| What you are asked to do |
All that is wanted is an exact copy of the line containing "(495, 392) = (421, 389): black" and the lines after it, through the end of the records.
[Records supplied Boundary: Start]
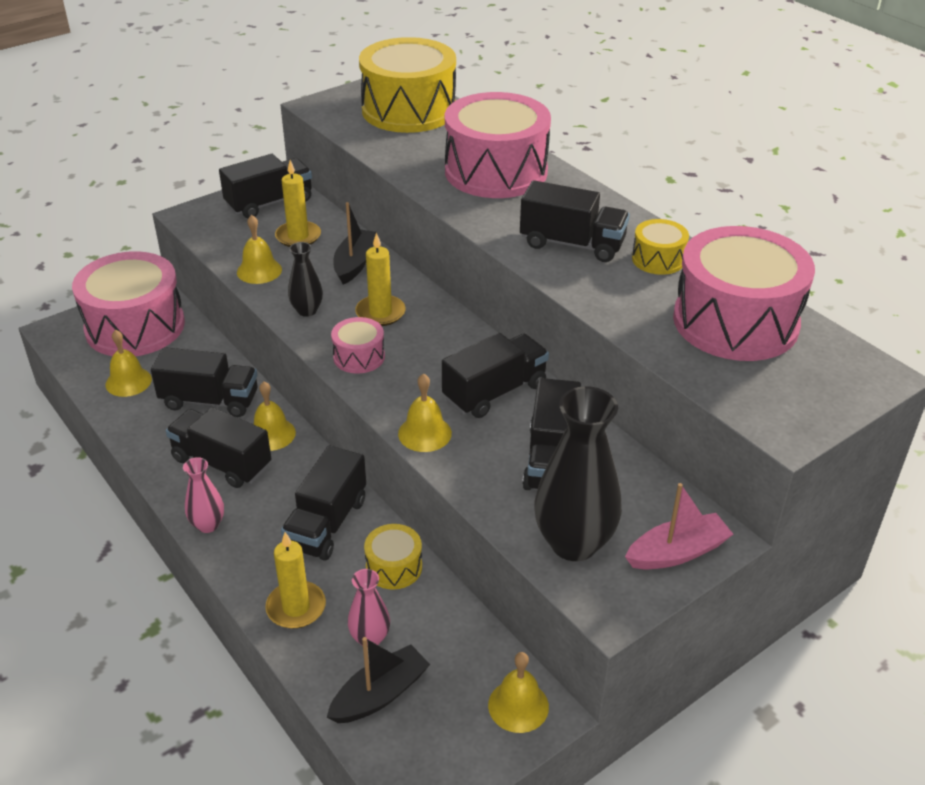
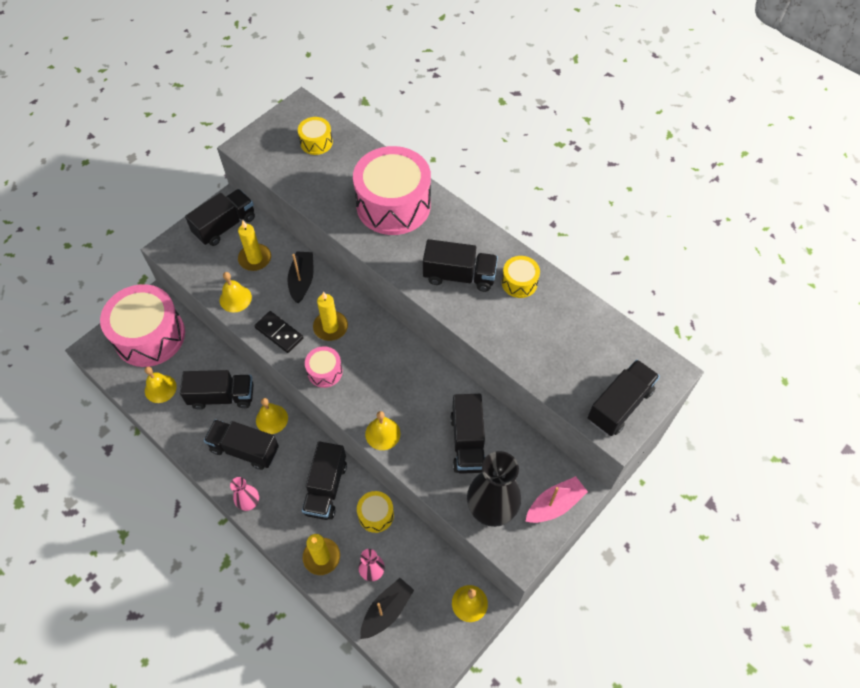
camera: 10 degrees left, 20 degrees up
(307, 310) = (279, 333): black vase -> black domino
(409, 110) = (316, 142): yellow drum -> yellow drum, size x0.46
(495, 392) = (421, 389): black truck -> black truck (619, 405)
(735, 322) = (576, 337): pink drum -> none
[Records supplied Boundary: End]
| Reply to the exercise |
(495, 392) = (421, 389): black truck -> black truck (619, 405)
(735, 322) = (576, 337): pink drum -> none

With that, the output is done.